Exercise brief - Apart from the pictures, every line below is to be set down exactly.

Source material -
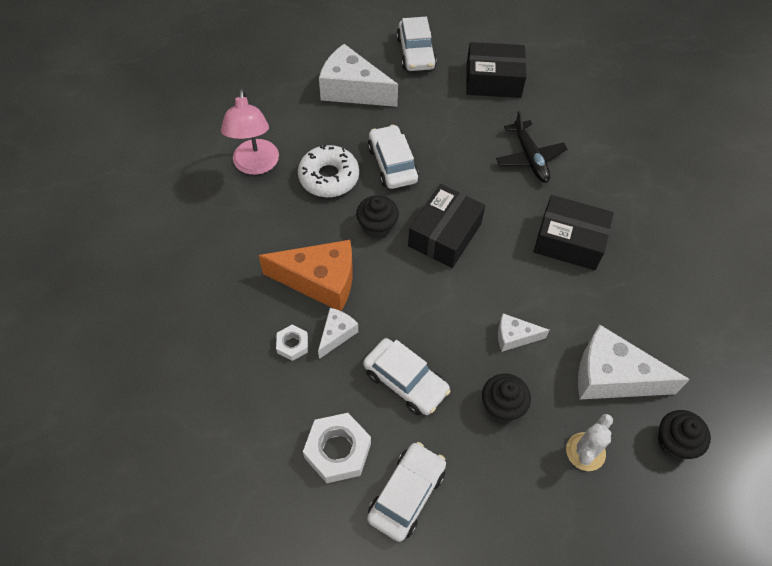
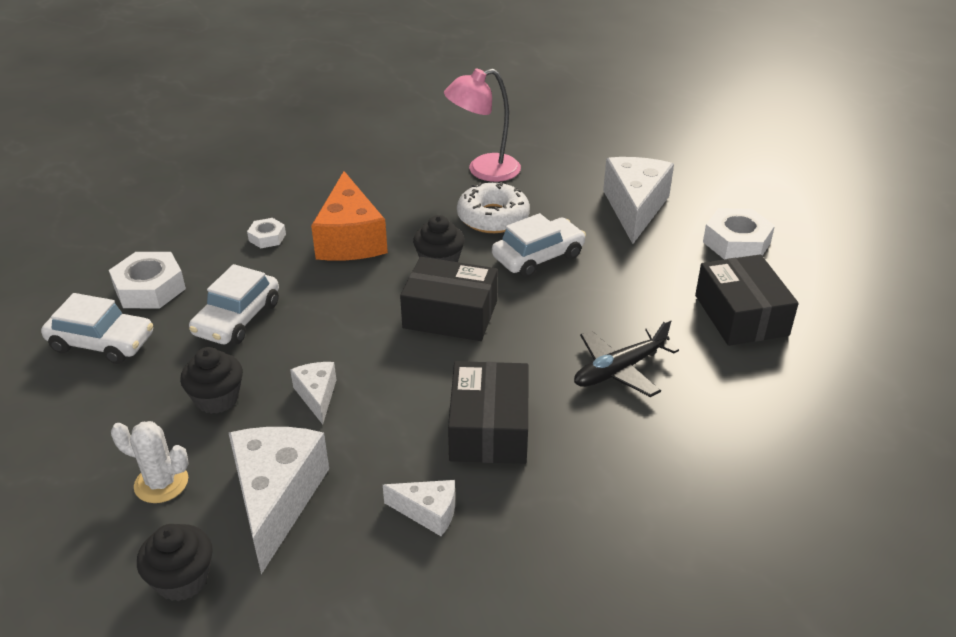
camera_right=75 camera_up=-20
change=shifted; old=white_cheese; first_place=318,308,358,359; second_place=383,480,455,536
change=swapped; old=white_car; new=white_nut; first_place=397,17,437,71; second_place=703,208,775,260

Exercise answer -
camera_right=75 camera_up=-20
change=shifted; old=white_cheese; first_place=318,308,358,359; second_place=383,480,455,536
change=swapped; old=white_car; new=white_nut; first_place=397,17,437,71; second_place=703,208,775,260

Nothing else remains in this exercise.